# TASK GOAL
Without including any pictures, write out all the entries exactly.
BEGIN
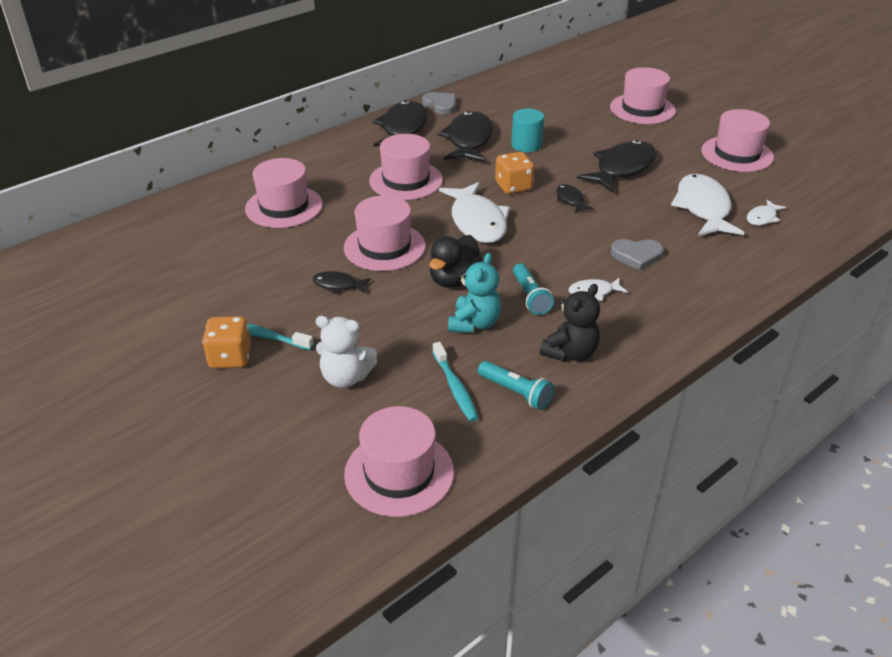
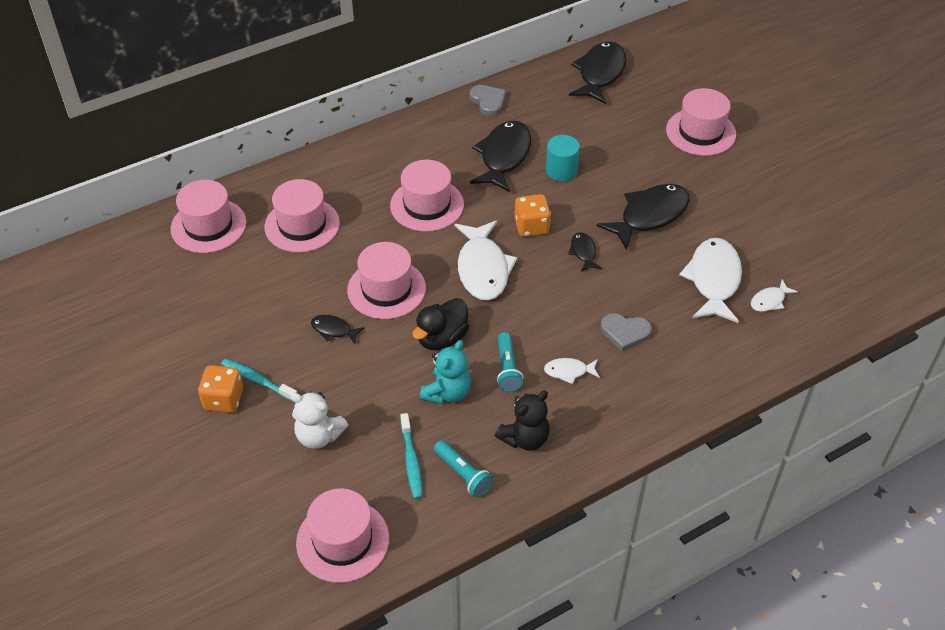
camera: 10 degrees right, 10 degrees up
(403, 129) = (441, 132): black fish -> black fish (600, 73)
(737, 154) = (778, 210): pink hat -> pink hat (208, 226)

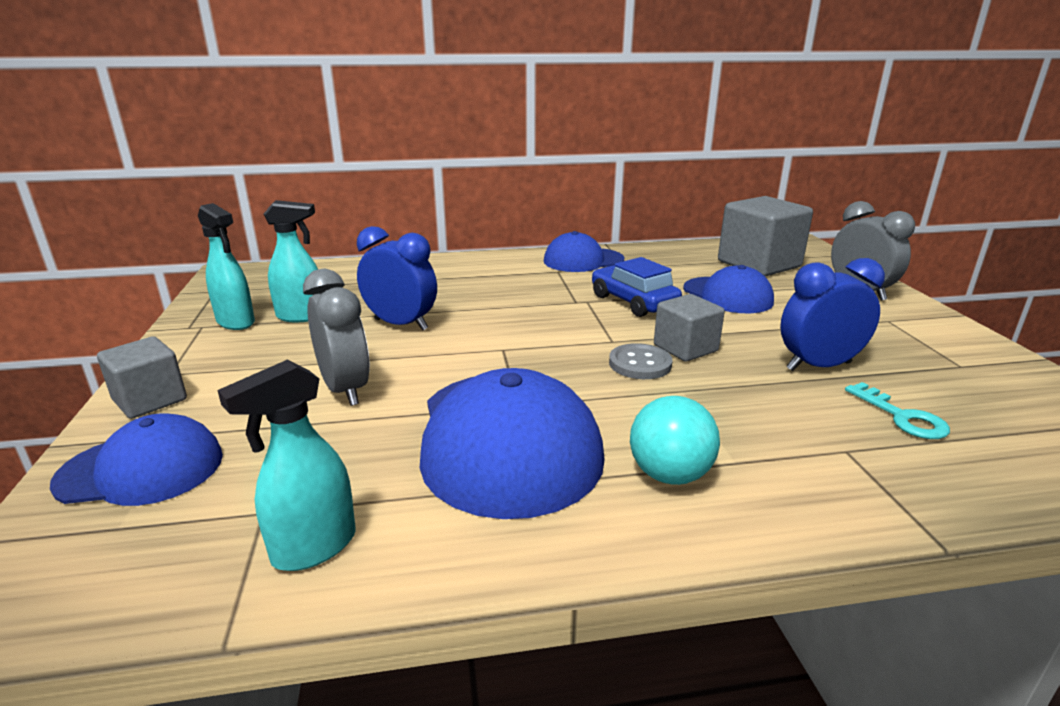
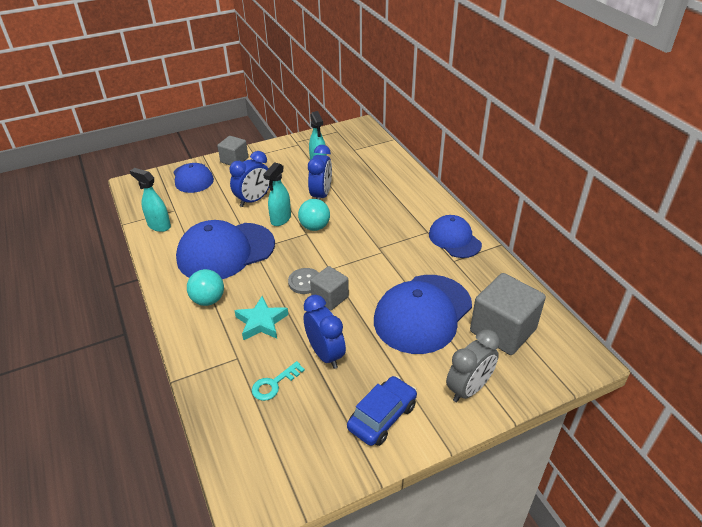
camera: 75 degrees right, 15 degrees up
(236, 322) = (305, 151): turquoise spray bottle -> turquoise spray bottle (280, 219)
(345, 389) = (254, 200): grey clock -> blue clock
(490, 339) = (315, 227): none -> turquoise ball
(633, 302) = (389, 271): blue car -> blue car (382, 417)
(727, 295) = (422, 313): blue cap -> blue cap, size x1.66
(744, 415) = (261, 322): none -> turquoise star

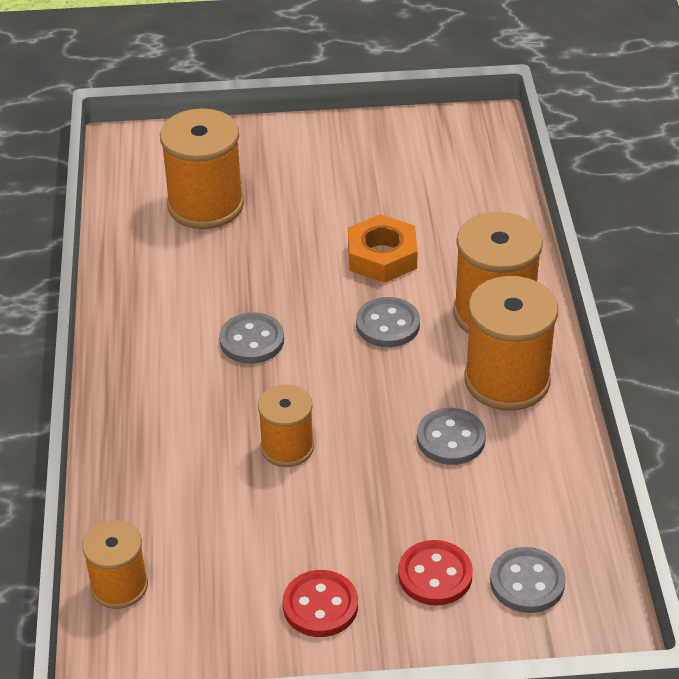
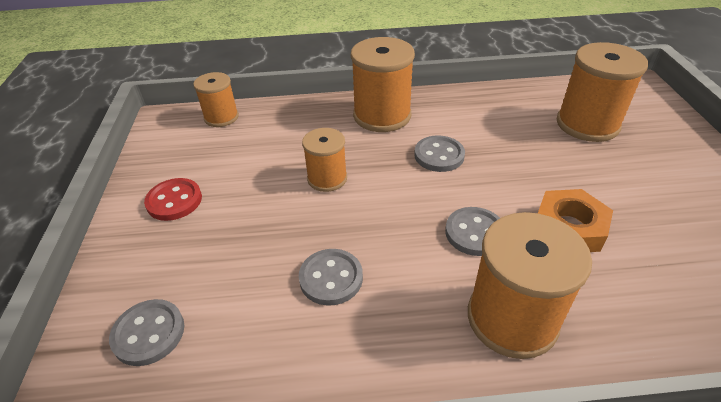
camera: 90 degrees right, 0 degrees up
(435, 575) = (179, 266): red button -> none
(507, 380) = (411, 327): orange spool -> orange spool (382, 116)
END
# RESULT OF THE EXERCISE
camera: 10 degrees right, 10 degrees up
(403, 129) = (441, 132): black fish -> black fish (600, 73)
(737, 154) = (778, 210): pink hat -> pink hat (208, 226)

camera: 75 degrees right, 15 degrees up
(236, 322) = (305, 151): turquoise spray bottle -> turquoise spray bottle (280, 219)
(345, 389) = (254, 200): grey clock -> blue clock
(490, 339) = (315, 227): none -> turquoise ball
(633, 302) = (389, 271): blue car -> blue car (382, 417)
(727, 295) = (422, 313): blue cap -> blue cap, size x1.66
(744, 415) = (261, 322): none -> turquoise star

camera: 90 degrees right, 0 degrees up
(435, 575) = (179, 266): red button -> none
(507, 380) = (411, 327): orange spool -> orange spool (382, 116)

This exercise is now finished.